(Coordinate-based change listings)
-=-=-=-=-

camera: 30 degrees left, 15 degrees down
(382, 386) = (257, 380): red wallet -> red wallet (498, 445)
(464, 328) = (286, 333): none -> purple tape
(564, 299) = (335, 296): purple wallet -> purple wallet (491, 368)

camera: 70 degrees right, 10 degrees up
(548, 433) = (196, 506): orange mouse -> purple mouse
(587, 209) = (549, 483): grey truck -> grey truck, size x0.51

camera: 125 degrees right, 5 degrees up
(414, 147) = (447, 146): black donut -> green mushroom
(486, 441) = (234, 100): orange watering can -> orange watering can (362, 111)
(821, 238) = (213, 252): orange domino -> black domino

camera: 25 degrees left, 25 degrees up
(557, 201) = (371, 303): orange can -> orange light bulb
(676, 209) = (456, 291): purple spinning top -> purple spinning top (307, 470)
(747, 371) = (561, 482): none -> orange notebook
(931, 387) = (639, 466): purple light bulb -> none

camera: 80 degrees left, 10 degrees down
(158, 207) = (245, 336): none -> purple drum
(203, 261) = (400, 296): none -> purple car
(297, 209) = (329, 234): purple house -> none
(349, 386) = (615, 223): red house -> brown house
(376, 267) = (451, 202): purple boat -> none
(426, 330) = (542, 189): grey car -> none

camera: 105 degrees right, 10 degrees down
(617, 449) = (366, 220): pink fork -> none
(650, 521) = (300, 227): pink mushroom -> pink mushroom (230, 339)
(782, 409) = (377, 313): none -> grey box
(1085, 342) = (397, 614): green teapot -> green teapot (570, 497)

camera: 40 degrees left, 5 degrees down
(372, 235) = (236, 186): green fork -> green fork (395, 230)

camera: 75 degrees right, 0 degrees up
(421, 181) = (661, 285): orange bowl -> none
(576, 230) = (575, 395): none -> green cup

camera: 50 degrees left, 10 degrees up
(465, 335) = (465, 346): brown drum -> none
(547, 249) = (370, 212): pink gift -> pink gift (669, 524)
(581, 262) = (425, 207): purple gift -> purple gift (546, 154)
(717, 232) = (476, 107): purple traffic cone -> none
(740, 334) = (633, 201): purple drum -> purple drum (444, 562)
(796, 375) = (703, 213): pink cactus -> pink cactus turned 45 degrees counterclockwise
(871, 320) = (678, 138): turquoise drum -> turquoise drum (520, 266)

-=-=-=-=-

Look above for the line that holds "(421, 181) = (661, 285): orange bowl -> none", then copy it and each line after it exactly, through the last line of the data.

(421, 181) = (661, 285): orange bowl -> none
(576, 230) = (575, 395): none -> green cup

camera: 50 degrees left, 10 degrees up
(465, 335) = (465, 346): brown drum -> none
(547, 249) = (370, 212): pink gift -> pink gift (669, 524)
(581, 262) = (425, 207): purple gift -> purple gift (546, 154)
(717, 232) = (476, 107): purple traffic cone -> none
(740, 334) = (633, 201): purple drum -> purple drum (444, 562)
(796, 375) = (703, 213): pink cactus -> pink cactus turned 45 degrees counterclockwise
(871, 320) = (678, 138): turquoise drum -> turquoise drum (520, 266)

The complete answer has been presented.